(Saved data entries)
+-------+

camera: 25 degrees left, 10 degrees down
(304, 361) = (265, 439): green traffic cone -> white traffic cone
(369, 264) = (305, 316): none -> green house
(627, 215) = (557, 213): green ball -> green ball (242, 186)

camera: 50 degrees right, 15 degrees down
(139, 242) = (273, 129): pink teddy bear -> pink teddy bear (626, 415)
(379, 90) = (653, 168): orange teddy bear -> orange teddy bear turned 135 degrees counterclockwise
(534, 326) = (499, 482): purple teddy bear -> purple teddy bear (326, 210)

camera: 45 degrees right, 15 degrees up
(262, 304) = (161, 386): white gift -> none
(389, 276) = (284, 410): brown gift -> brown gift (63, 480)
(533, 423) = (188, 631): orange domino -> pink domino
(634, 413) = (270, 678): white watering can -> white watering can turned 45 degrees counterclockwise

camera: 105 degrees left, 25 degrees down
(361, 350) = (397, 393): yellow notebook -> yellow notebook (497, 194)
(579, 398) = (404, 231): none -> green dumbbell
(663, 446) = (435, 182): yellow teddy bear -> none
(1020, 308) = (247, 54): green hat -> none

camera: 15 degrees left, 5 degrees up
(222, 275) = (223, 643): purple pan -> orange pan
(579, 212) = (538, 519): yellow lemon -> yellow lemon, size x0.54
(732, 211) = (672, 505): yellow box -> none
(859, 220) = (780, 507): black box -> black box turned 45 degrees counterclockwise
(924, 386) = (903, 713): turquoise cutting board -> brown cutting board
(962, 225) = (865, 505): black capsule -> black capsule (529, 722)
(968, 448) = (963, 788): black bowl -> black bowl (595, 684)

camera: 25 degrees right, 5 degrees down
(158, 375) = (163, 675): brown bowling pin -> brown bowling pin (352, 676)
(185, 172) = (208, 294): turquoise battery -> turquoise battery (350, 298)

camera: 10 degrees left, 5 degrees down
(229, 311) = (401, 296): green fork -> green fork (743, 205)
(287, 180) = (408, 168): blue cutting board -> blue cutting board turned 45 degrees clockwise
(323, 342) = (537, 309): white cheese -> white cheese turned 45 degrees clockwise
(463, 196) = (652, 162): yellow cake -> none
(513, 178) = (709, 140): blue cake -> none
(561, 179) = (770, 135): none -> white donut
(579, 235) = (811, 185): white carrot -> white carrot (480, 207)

+-------+

WHAT IS REQUIRED:
Gather all lines of the records that include the word "black".

EXERCISE ANSWER:
(859, 220) = (780, 507): black box -> black box turned 45 degrees counterclockwise
(962, 225) = (865, 505): black capsule -> black capsule (529, 722)
(968, 448) = (963, 788): black bowl -> black bowl (595, 684)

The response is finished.